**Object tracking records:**
-=-=-=-=-
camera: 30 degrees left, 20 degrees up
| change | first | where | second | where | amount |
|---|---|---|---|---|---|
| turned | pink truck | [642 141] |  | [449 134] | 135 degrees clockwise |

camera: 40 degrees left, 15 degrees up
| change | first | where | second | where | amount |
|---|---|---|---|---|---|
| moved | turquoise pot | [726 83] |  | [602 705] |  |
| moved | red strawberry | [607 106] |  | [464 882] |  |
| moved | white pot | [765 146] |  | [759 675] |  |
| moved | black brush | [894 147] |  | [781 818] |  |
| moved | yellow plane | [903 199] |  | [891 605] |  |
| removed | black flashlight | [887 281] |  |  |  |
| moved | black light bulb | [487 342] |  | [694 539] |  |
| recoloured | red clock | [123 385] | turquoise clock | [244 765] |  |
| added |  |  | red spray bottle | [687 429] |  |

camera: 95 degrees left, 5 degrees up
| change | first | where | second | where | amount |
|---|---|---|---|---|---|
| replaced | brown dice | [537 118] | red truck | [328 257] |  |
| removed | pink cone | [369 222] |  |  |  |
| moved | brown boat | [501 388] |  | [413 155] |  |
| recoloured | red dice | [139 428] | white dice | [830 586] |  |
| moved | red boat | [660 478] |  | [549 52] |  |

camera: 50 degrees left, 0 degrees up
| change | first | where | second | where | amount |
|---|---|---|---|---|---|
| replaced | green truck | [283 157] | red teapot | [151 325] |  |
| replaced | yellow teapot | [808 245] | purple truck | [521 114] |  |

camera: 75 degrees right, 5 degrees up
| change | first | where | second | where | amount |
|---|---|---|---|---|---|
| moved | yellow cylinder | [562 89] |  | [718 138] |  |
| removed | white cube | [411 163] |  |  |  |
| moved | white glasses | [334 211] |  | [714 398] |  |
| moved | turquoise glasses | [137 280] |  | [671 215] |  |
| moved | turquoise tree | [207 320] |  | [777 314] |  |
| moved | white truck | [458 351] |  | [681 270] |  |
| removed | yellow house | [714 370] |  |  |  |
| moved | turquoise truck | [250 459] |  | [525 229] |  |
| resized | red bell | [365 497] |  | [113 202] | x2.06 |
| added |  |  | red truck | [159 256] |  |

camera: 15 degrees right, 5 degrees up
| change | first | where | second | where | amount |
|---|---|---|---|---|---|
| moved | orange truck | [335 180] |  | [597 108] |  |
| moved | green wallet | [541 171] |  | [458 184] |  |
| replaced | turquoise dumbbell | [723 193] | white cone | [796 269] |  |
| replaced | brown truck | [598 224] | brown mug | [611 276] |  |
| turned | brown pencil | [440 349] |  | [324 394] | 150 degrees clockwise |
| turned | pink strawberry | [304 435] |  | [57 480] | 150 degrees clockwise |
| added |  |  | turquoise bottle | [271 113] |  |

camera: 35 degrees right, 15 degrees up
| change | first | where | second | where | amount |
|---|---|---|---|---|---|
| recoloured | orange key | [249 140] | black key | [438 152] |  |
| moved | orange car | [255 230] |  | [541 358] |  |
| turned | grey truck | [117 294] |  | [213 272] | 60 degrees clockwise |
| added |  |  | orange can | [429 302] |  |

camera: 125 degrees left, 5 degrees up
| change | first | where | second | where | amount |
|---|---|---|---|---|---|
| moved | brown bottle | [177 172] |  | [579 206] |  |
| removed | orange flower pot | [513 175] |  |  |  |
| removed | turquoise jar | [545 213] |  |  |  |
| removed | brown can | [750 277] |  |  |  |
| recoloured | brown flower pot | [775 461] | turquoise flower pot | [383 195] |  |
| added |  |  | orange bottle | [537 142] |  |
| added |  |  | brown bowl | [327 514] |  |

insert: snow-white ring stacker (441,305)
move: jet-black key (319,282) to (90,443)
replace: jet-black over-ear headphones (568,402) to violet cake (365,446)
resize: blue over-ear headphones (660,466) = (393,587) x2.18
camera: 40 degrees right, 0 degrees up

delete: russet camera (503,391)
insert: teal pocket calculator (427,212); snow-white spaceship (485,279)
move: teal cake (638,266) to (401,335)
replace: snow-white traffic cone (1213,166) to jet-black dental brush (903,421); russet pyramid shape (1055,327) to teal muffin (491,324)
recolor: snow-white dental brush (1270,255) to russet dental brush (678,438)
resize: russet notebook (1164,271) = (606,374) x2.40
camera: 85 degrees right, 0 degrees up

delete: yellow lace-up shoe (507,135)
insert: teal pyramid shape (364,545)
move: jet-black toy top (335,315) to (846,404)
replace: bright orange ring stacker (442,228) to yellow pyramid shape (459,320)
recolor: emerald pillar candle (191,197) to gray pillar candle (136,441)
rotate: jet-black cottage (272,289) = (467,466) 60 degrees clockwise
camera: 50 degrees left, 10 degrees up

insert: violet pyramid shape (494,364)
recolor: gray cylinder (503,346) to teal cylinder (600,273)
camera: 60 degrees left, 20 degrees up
-=-=-=-=-
**WHAT TO WORK ON:**
Write out all the records above again, exactly as they stand.

**SOLUTION FOR THIS PROBLEM:**
camera: 30 degrees left, 20 degrees up
| change | first | where | second | where | amount |
|---|---|---|---|---|---|
| turned | pink truck | [642 141] |  | [449 134] | 135 degrees clockwise |

camera: 40 degrees left, 15 degrees up
| change | first | where | second | where | amount |
|---|---|---|---|---|---|
| moved | turquoise pot | [726 83] |  | [602 705] |  |
| moved | red strawberry | [607 106] |  | [464 882] |  |
| moved | white pot | [765 146] |  | [759 675] |  |
| moved | black brush | [894 147] |  | [781 818] |  |
| moved | yellow plane | [903 199] |  | [891 605] |  |
| removed | black flashlight | [887 281] |  |  |  |
| moved | black light bulb | [487 342] |  | [694 539] |  |
| recoloured | red clock | [123 385] | turquoise clock | [244 765] |  |
| added |  |  | red spray bottle | [687 429] |  |

camera: 95 degrees left, 5 degrees up
| change | first | where | second | where | amount |
|---|---|---|---|---|---|
| replaced | brown dice | [537 118] | red truck | [328 257] |  |
| removed | pink cone | [369 222] |  |  |  |
| moved | brown boat | [501 388] |  | [413 155] |  |
| recoloured | red dice | [139 428] | white dice | [830 586] |  |
| moved | red boat | [660 478] |  | [549 52] |  |

camera: 50 degrees left, 0 degrees up
| change | first | where | second | where | amount |
|---|---|---|---|---|---|
| replaced | green truck | [283 157] | red teapot | [151 325] |  |
| replaced | yellow teapot | [808 245] | purple truck | [521 114] |  |

camera: 75 degrees right, 5 degrees up
| change | first | where | second | where | amount |
|---|---|---|---|---|---|
| moved | yellow cylinder | [562 89] |  | [718 138] |  |
| removed | white cube | [411 163] |  |  |  |
| moved | white glasses | [334 211] |  | [714 398] |  |
| moved | turquoise glasses | [137 280] |  | [671 215] |  |
| moved | turquoise tree | [207 320] |  | [777 314] |  |
| moved | white truck | [458 351] |  | [681 270] |  |
| removed | yellow house | [714 370] |  |  |  |
| moved | turquoise truck | [250 459] |  | [525 229] |  |
| resized | red bell | [365 497] |  | [113 202] | x2.06 |
| added |  |  | red truck | [159 256] |  |

camera: 15 degrees right, 5 degrees up
| change | first | where | second | where | amount |
|---|---|---|---|---|---|
| moved | orange truck | [335 180] |  | [597 108] |  |
| moved | green wallet | [541 171] |  | [458 184] |  |
| replaced | turquoise dumbbell | [723 193] | white cone | [796 269] |  |
| replaced | brown truck | [598 224] | brown mug | [611 276] |  |
| turned | brown pencil | [440 349] |  | [324 394] | 150 degrees clockwise |
| turned | pink strawberry | [304 435] |  | [57 480] | 150 degrees clockwise |
| added |  |  | turquoise bottle | [271 113] |  |

camera: 35 degrees right, 15 degrees up
| change | first | where | second | where | amount |
|---|---|---|---|---|---|
| recoloured | orange key | [249 140] | black key | [438 152] |  |
| moved | orange car | [255 230] |  | [541 358] |  |
| turned | grey truck | [117 294] |  | [213 272] | 60 degrees clockwise |
| added |  |  | orange can | [429 302] |  |

camera: 125 degrees left, 5 degrees up
| change | first | where | second | where | amount |
|---|---|---|---|---|---|
| moved | brown bottle | [177 172] |  | [579 206] |  |
| removed | orange flower pot | [513 175] |  |  |  |
| removed | turquoise jar | [545 213] |  |  |  |
| removed | brown can | [750 277] |  |  |  |
| recoloured | brown flower pot | [775 461] | turquoise flower pot | [383 195] |  |
| added |  |  | orange bottle | [537 142] |  |
| added |  |  | brown bowl | [327 514] |  |

insert: snow-white ring stacker (441,305)
move: jet-black key (319,282) to (90,443)
replace: jet-black over-ear headphones (568,402) to violet cake (365,446)
resize: blue over-ear headphones (660,466) = (393,587) x2.18
camera: 40 degrees right, 0 degrees up

delete: russet camera (503,391)
insert: teal pocket calculator (427,212); snow-white spaceship (485,279)
move: teal cake (638,266) to (401,335)
replace: snow-white traffic cone (1213,166) to jet-black dental brush (903,421); russet pyramid shape (1055,327) to teal muffin (491,324)
recolor: snow-white dental brush (1270,255) to russet dental brush (678,438)
resize: russet notebook (1164,271) = (606,374) x2.40
camera: 85 degrees right, 0 degrees up

delete: yellow lace-up shoe (507,135)
insert: teal pyramid shape (364,545)
move: jet-black toy top (335,315) to (846,404)
replace: bright orange ring stacker (442,228) to yellow pyramid shape (459,320)
recolor: emerald pillar candle (191,197) to gray pillar candle (136,441)
rotate: jet-black cottage (272,289) = (467,466) 60 degrees clockwise
camera: 50 degrees left, 10 degrees up

insert: violet pyramid shape (494,364)
recolor: gray cylinder (503,346) to teal cylinder (600,273)
camera: 60 degrees left, 20 degrees up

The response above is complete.